··· Records shown
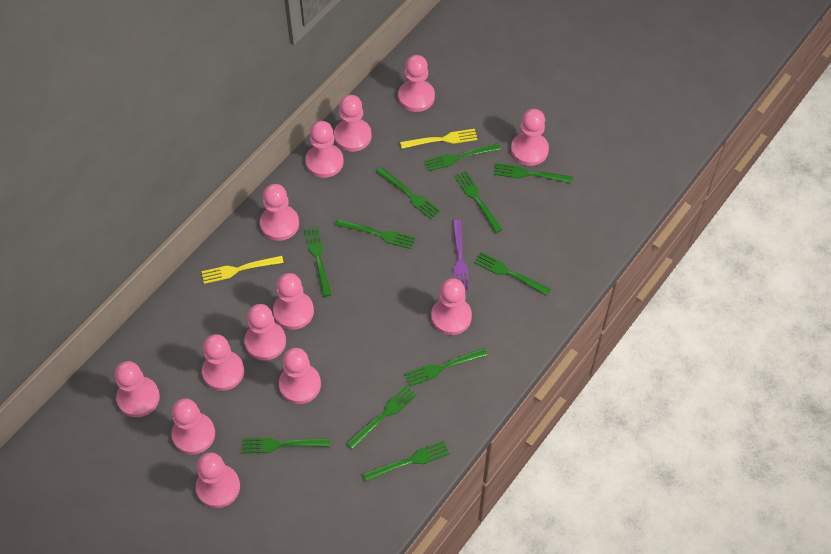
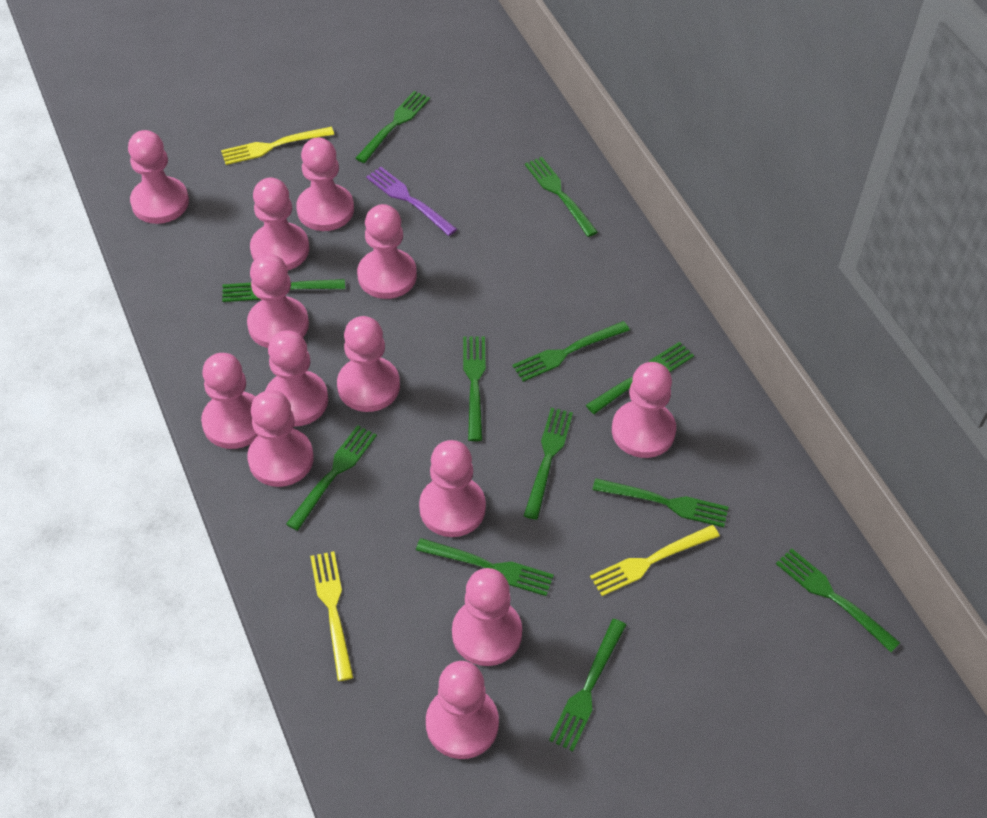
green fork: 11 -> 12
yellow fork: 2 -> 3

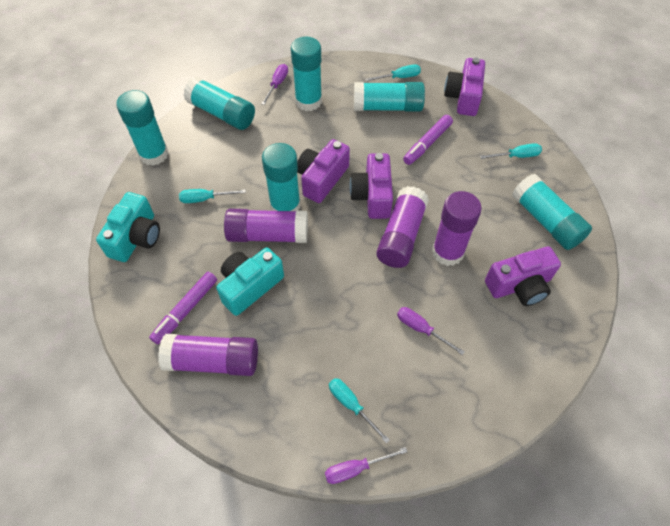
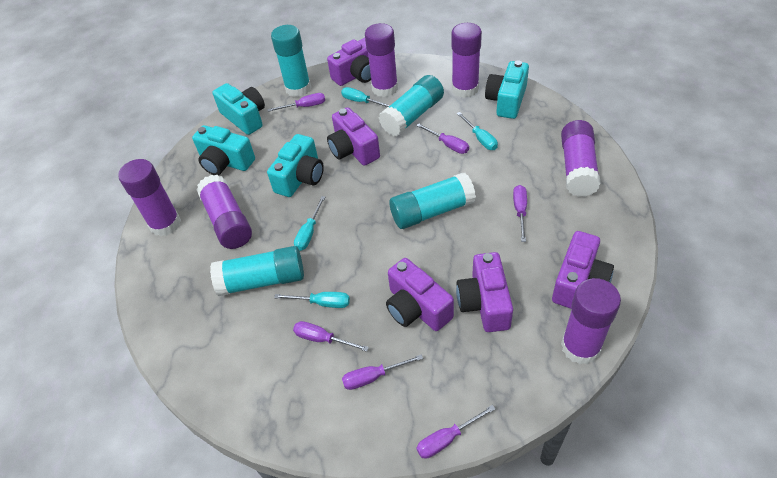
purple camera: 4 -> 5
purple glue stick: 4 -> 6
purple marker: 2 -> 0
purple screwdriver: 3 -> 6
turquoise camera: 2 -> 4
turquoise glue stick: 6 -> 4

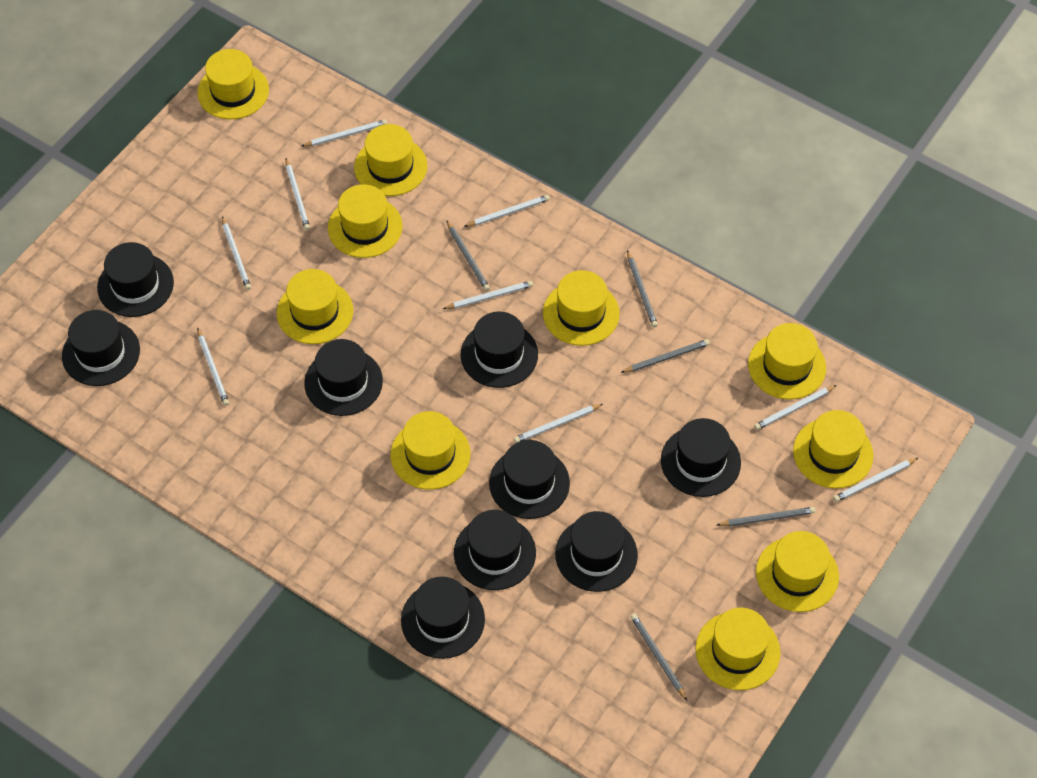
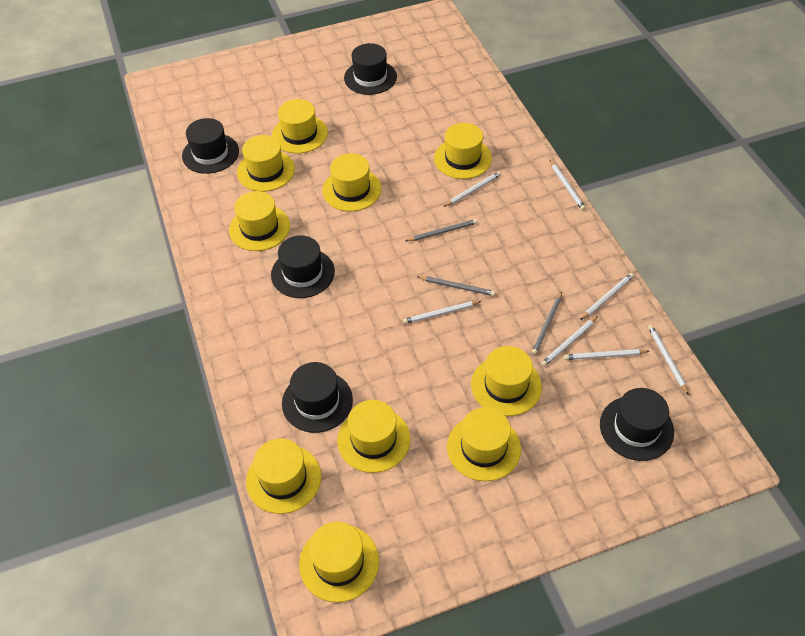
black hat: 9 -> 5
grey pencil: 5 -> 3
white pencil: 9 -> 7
······
> **Task requirements**: Check each line of the records above for "turquoise", and copy those that have it.

> **Output for this exercise**:
turquoise camera: 2 -> 4
turquoise glue stick: 6 -> 4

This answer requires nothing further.